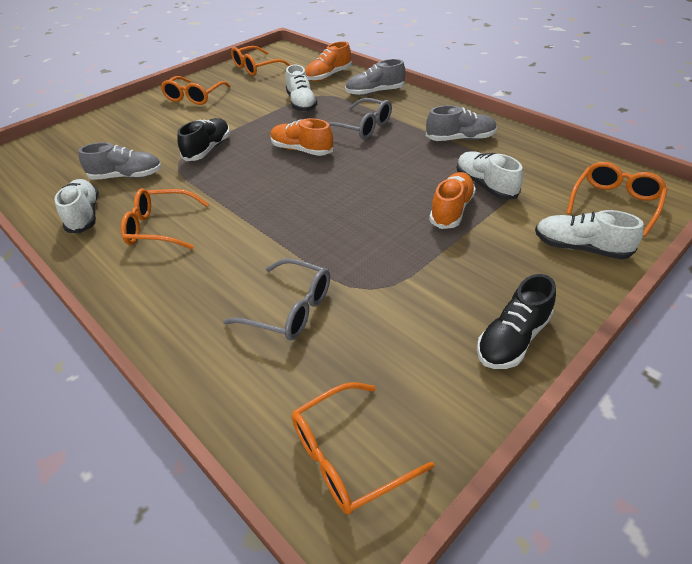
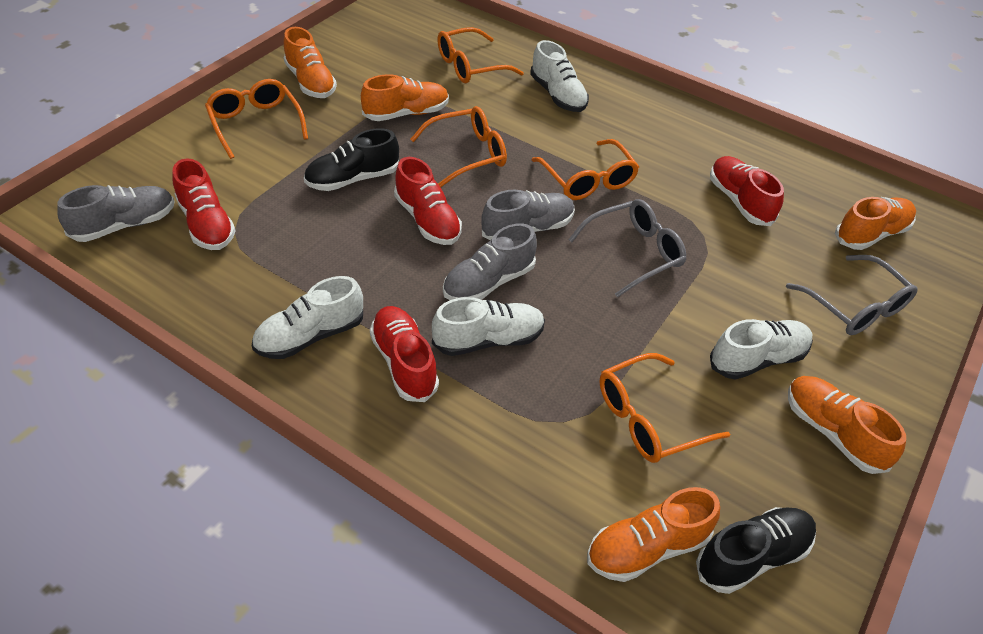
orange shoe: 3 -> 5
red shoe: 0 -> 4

══════════════════════════════

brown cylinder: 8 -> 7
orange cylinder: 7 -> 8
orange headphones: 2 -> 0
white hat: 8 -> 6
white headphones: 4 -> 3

══════════════════════════════

=== Exercise instructions ===
In the entries above, identify every line with the string "cylinder".

=== Task solution ===
brown cylinder: 8 -> 7
orange cylinder: 7 -> 8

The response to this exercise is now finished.